** Start of Supplied data **

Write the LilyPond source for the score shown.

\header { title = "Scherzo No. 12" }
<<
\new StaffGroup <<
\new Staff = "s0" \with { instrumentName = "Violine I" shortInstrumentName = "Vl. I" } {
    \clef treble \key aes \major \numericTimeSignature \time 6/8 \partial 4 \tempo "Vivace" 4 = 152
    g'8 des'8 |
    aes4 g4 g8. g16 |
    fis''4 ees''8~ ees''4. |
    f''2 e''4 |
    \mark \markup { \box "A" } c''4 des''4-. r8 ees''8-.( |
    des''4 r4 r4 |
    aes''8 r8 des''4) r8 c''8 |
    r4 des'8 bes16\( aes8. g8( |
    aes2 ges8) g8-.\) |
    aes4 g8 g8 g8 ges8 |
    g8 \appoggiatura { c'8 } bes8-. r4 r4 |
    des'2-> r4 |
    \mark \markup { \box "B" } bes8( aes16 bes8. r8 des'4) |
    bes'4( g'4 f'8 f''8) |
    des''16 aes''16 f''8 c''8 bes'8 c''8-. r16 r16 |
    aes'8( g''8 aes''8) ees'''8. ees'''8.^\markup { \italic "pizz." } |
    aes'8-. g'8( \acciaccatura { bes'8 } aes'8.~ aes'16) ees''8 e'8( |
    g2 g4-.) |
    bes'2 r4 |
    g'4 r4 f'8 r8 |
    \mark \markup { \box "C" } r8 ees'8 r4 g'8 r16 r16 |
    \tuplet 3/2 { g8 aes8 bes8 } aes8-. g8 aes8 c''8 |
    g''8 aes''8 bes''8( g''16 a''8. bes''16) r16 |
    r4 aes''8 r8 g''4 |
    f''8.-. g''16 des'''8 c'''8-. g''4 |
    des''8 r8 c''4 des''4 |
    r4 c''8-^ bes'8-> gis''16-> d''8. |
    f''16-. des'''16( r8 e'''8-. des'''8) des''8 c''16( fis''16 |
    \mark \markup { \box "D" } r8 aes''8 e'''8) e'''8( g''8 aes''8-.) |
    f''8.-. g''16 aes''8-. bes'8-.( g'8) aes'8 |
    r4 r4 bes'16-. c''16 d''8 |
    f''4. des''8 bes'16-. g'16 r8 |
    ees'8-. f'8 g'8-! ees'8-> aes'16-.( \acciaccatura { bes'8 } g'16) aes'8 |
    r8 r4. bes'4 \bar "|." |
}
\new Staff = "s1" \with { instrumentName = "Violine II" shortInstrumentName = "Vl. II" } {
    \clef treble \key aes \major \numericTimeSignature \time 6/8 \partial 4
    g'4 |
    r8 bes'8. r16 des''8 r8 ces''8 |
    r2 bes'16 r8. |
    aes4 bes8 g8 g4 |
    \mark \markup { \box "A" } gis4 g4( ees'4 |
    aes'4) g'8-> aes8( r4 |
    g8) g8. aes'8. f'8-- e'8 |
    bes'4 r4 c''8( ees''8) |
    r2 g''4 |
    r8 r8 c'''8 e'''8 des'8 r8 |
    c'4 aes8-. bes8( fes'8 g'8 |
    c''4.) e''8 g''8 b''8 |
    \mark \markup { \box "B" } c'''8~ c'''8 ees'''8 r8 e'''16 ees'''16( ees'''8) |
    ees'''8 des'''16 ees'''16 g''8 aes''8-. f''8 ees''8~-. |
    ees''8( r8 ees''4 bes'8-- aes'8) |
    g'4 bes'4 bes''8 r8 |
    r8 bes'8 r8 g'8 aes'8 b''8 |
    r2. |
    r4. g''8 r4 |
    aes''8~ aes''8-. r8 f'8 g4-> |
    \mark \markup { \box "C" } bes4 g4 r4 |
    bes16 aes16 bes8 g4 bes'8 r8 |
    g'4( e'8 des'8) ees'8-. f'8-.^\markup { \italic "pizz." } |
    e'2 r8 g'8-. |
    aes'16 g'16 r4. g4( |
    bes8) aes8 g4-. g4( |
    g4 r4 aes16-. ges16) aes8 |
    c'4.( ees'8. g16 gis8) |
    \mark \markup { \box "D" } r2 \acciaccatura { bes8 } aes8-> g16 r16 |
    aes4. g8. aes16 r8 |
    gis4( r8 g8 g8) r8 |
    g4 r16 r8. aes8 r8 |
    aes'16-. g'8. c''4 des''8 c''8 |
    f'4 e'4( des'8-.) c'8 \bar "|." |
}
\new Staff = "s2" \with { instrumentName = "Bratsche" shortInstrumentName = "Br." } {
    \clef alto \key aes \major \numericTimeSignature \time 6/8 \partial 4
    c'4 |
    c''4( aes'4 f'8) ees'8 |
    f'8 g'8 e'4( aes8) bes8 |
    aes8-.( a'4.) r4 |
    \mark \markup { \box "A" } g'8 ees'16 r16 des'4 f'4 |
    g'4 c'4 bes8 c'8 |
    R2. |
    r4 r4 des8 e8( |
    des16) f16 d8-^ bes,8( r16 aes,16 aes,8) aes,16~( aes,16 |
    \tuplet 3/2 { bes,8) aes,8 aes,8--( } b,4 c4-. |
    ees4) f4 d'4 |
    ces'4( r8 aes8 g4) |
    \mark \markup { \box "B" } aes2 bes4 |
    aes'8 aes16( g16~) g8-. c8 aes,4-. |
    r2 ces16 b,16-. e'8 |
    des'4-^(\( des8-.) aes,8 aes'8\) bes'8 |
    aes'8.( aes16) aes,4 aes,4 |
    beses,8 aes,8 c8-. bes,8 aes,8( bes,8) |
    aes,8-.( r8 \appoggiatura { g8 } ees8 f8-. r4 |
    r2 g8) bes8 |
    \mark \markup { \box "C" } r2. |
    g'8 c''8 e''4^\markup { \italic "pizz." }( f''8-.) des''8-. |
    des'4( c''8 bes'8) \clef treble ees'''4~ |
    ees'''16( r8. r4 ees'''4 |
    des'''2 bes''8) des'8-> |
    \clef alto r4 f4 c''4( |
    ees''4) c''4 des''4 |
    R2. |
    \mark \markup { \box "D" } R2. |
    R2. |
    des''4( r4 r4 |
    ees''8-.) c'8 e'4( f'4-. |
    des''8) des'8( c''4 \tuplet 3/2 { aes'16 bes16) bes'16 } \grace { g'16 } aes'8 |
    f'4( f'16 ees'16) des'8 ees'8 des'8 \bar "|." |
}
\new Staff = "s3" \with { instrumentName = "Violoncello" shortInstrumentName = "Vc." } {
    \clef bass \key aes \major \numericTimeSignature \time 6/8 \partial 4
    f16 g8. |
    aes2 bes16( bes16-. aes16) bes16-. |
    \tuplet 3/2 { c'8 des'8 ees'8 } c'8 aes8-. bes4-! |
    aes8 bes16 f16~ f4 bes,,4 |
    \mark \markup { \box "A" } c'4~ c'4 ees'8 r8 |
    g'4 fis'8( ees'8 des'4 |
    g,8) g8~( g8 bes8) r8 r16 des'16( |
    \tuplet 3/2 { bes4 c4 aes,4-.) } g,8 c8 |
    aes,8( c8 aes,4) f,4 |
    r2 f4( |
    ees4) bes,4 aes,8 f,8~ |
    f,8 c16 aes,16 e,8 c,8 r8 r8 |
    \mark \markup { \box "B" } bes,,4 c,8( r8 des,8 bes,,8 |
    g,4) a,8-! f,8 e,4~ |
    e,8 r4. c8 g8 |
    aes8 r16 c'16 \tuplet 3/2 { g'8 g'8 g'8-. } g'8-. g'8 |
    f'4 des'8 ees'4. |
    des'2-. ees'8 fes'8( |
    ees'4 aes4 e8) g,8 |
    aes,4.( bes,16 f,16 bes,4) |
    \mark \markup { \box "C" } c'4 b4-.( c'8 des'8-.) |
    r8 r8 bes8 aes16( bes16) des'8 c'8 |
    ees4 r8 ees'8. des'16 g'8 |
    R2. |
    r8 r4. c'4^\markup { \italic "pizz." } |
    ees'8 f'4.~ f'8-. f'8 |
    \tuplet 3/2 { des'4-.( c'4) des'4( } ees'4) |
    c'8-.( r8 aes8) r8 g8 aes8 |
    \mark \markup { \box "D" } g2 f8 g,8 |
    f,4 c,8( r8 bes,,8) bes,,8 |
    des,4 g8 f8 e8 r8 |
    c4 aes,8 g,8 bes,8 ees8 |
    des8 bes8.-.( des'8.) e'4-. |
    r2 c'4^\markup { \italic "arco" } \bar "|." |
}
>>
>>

** End of Supplied data **

▸ Directions for this task: Return every line of the listing above that contains the string "appoggiatura", treating uppercase and lowercase as different.

▸ Response to the exercise:
    g8 \appoggiatura { c'8 } bes8-. r4 r4 |
    aes,8-.( r8 \appoggiatura { g8 } ees8 f8-. r4 |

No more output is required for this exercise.